(What the task requires)
Drop all images. Then write out each line below exactly as given.

#### Data ####

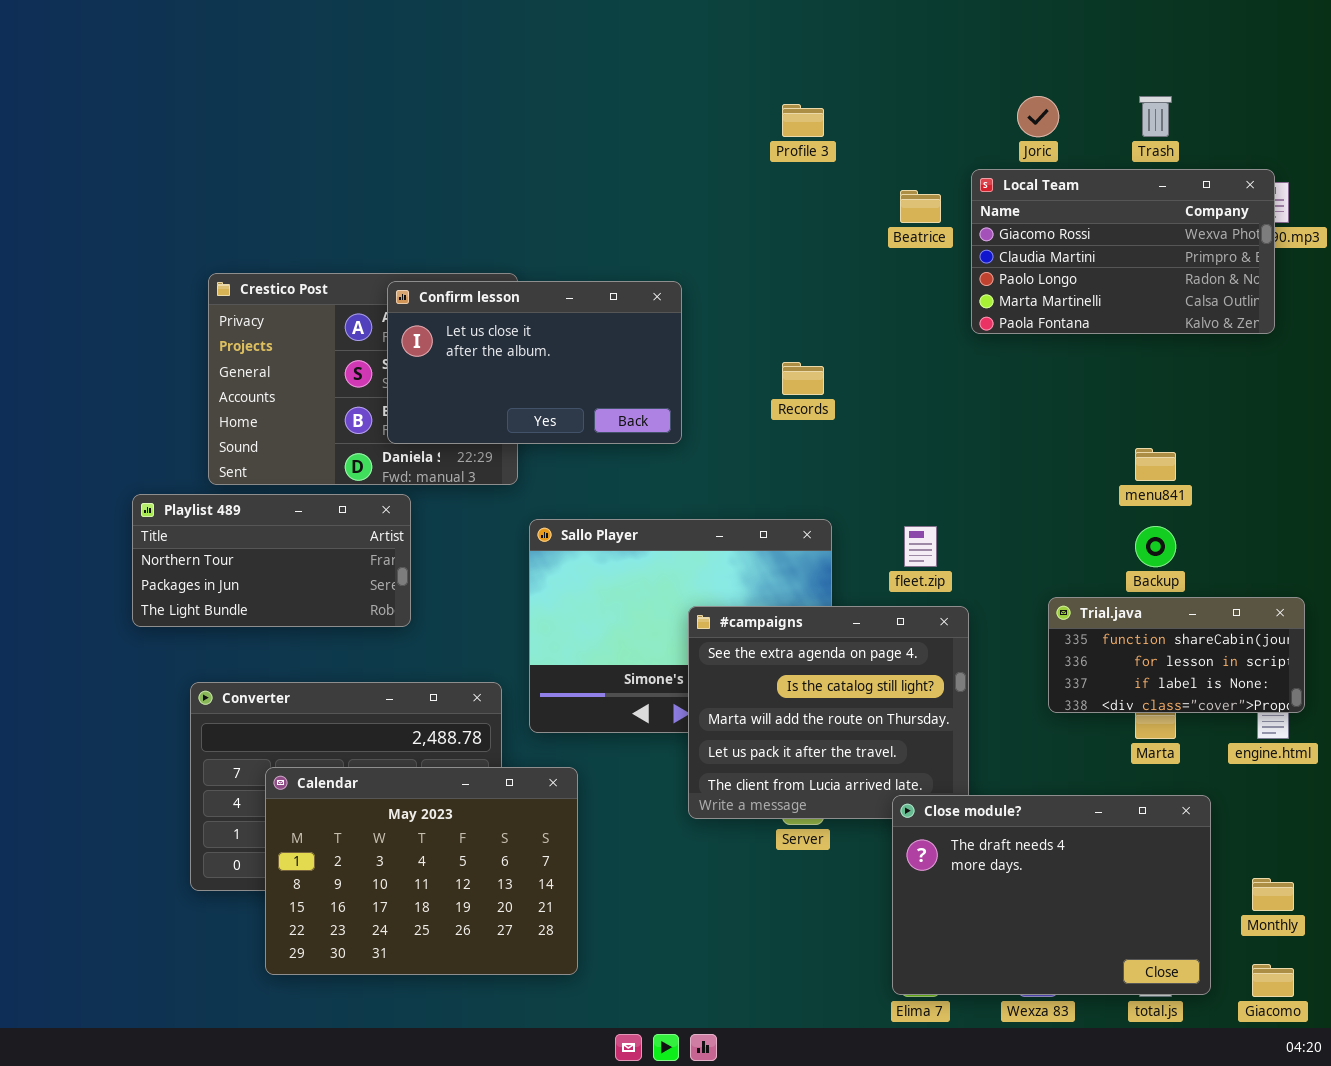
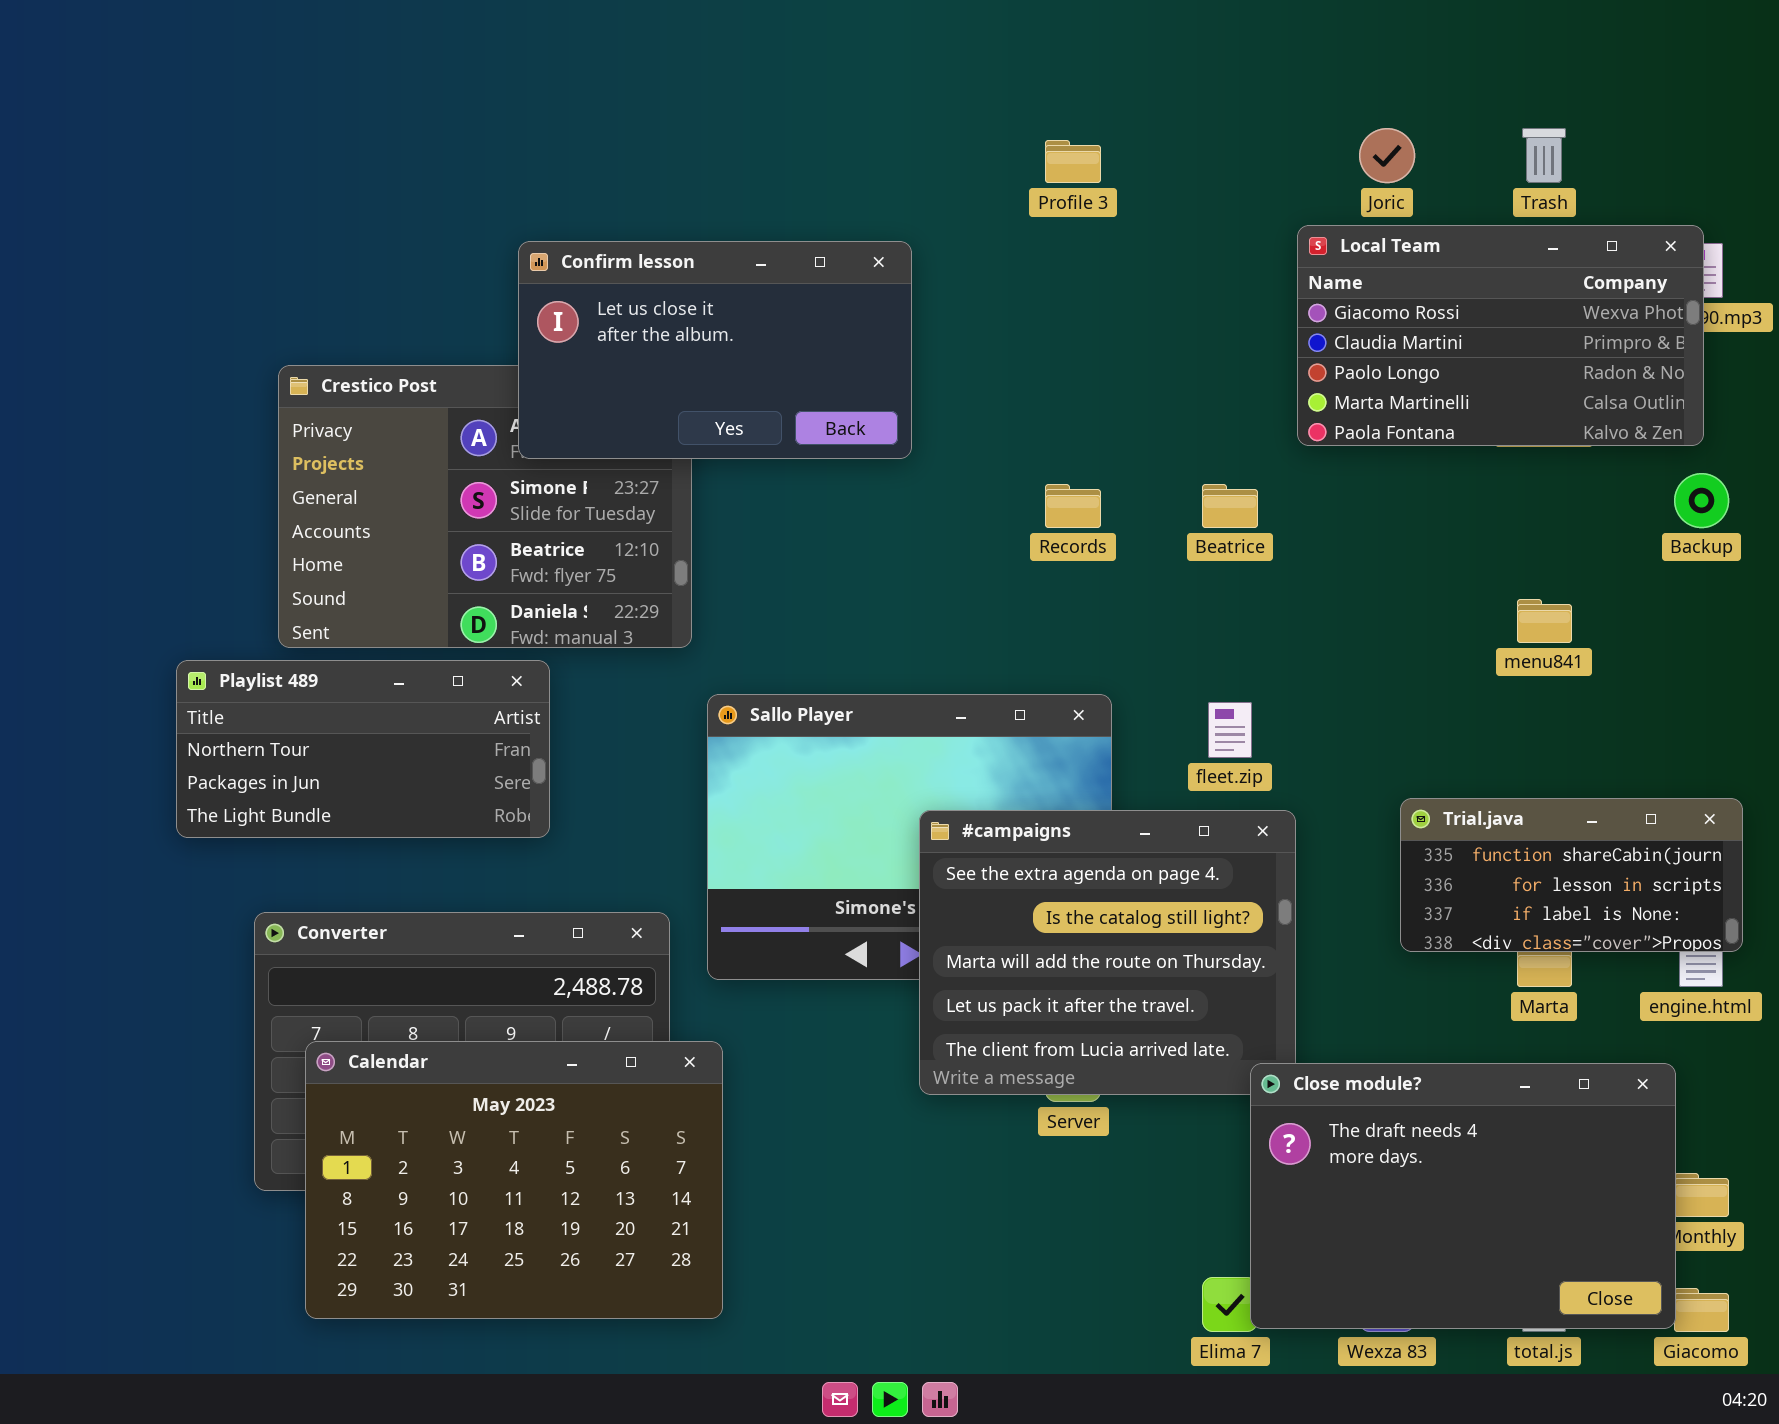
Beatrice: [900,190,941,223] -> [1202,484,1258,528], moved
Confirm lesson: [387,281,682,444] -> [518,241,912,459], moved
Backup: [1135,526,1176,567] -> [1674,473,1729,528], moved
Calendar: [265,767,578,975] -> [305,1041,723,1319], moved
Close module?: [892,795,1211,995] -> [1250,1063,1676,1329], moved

####

(Your response)
Beatrice: [900,190,941,223] -> [1202,484,1258,528], moved
Confirm lesson: [387,281,682,444] -> [518,241,912,459], moved
Backup: [1135,526,1176,567] -> [1674,473,1729,528], moved
Calendar: [265,767,578,975] -> [305,1041,723,1319], moved
Close module?: [892,795,1211,995] -> [1250,1063,1676,1329], moved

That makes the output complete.